# WHAT IS EXPECTED
Lines of the material that include the string "none" should be returned.

# STUDY MATERIAL

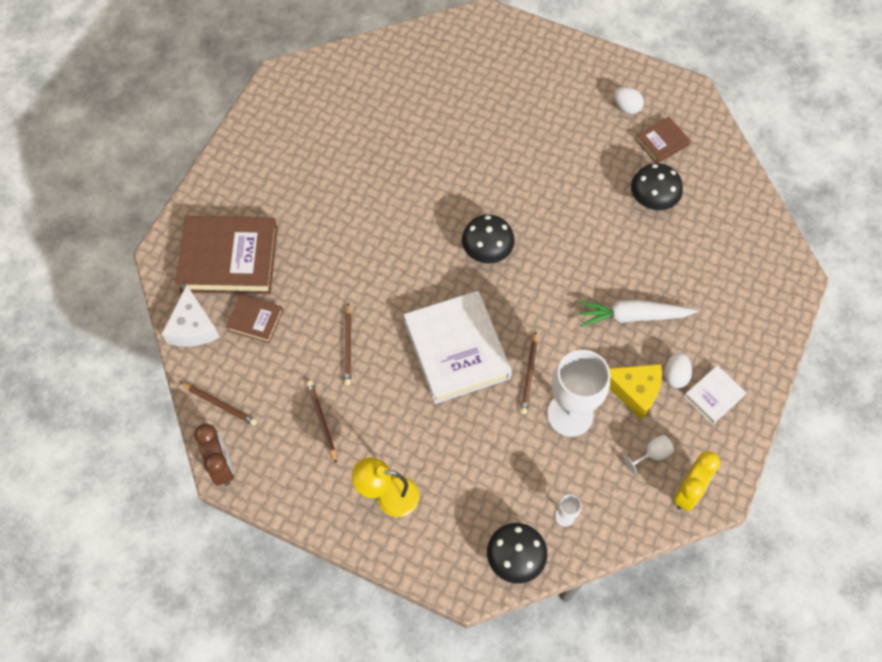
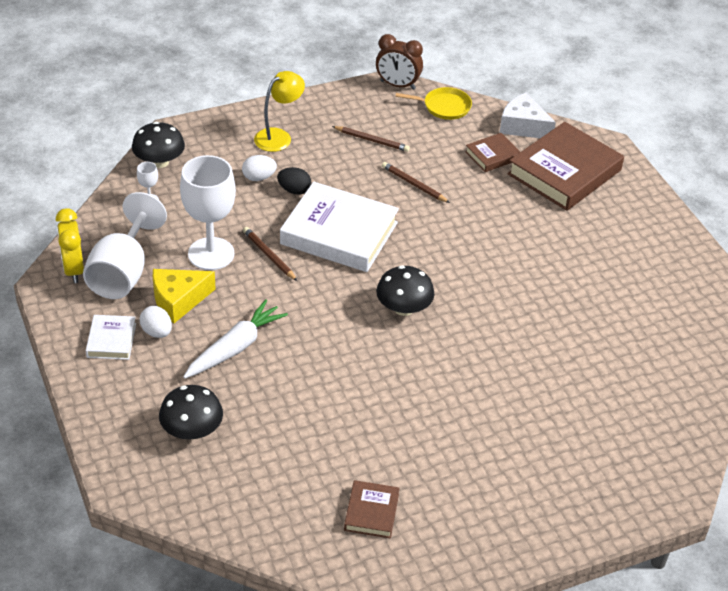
camera: 130 degrees right, 20 degrees down
(220, 404) = (444, 107): brown pencil -> yellow pan
(442, 422) = (294, 190): none -> black egg
(626, 107) = (442, 519): white egg -> white egg (259, 178)
(652, 454) = (123, 272): white goblet -> white goblet, size x2.43
(653, 199) = (321, 452): black mushroom -> black mushroom (192, 430)

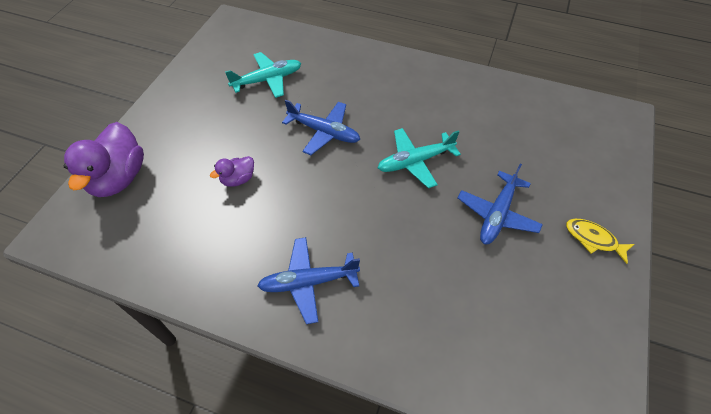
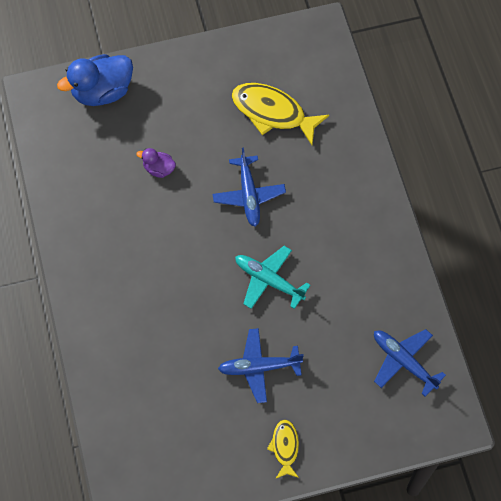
camera: 55 degrees right, 10 degrees up
(119, 178) = (102, 92): purple duck -> blue duck
(267, 80) = (273, 113): turquoise plane -> yellow fish
(309, 282) = (111, 275): blue plane -> blue plane (404, 362)

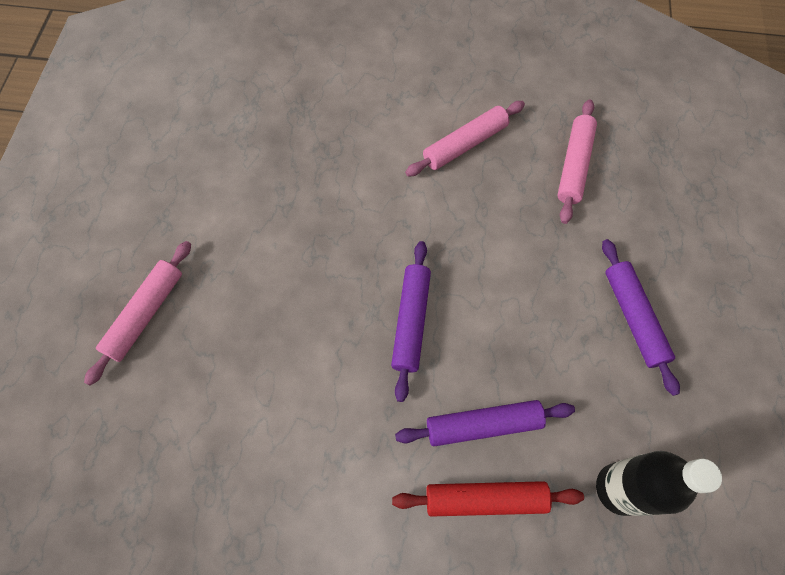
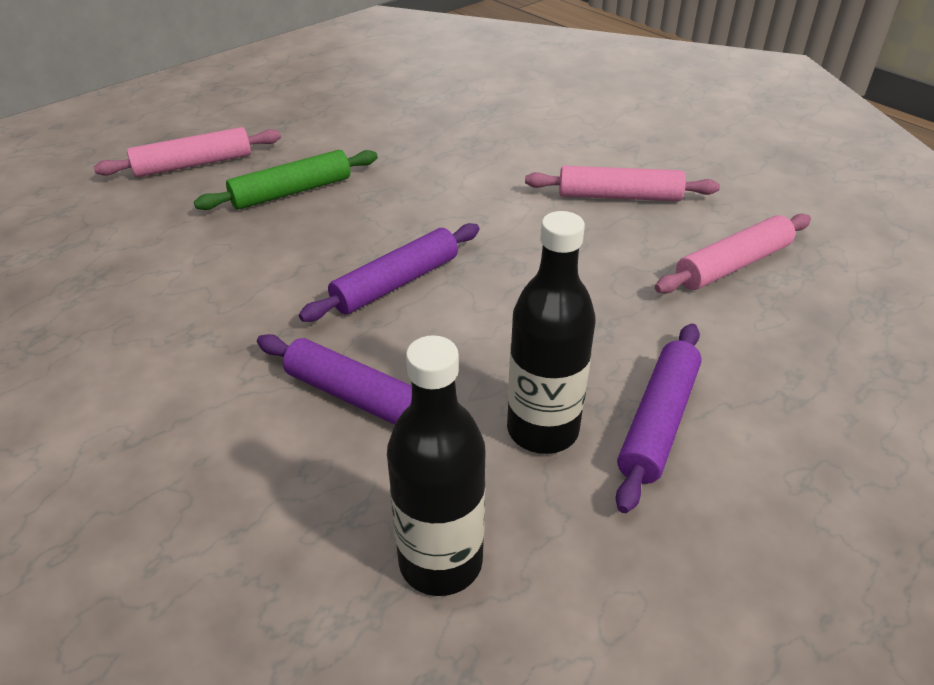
camera: 40 degrees right, 25 degrees down
(253, 289) = (291, 192): none -> green rolling pin
(485, 499) = (280, 457): red rolling pin -> none
(589, 368) = (542, 430): none -> black bottle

# TASK SOLUTION
(442, 422) = (294, 190): none -> black egg
(253, 289) = (291, 192): none -> green rolling pin
(485, 499) = (280, 457): red rolling pin -> none
(589, 368) = (542, 430): none -> black bottle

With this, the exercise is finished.